*Task to carry out*: Transcribe the entries exactly; images are not part of the copy.

━━━━━━━━━━

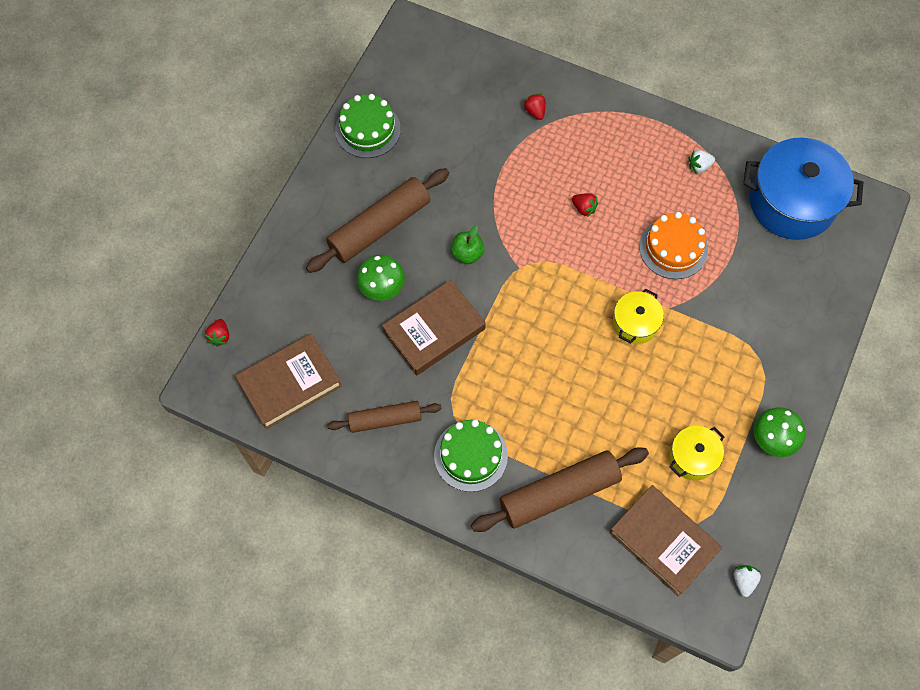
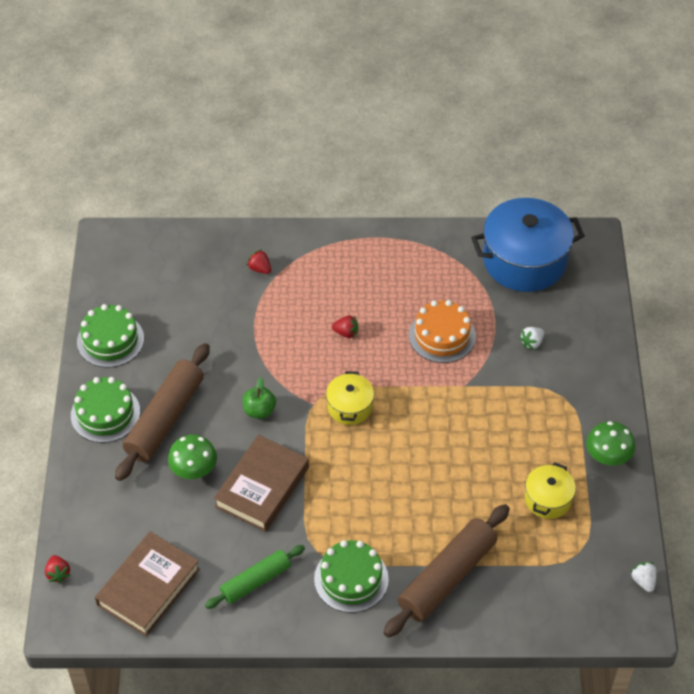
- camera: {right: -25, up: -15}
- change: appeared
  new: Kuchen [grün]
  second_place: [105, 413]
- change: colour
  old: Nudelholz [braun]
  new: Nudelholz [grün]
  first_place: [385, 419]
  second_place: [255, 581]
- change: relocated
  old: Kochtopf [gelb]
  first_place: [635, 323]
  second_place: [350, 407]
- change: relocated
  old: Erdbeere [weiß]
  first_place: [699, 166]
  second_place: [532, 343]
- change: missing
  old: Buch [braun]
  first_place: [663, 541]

━━━━━━━━━━

*Written solution*:
- camera: {right: -25, up: -15}
- change: appeared
  new: Kuchen [grün]
  second_place: [105, 413]
- change: colour
  old: Nudelholz [braun]
  new: Nudelholz [grün]
  first_place: [385, 419]
  second_place: [255, 581]
- change: relocated
  old: Kochtopf [gelb]
  first_place: [635, 323]
  second_place: [350, 407]
- change: relocated
  old: Erdbeere [weiß]
  first_place: [699, 166]
  second_place: [532, 343]
- change: missing
  old: Buch [braun]
  first_place: [663, 541]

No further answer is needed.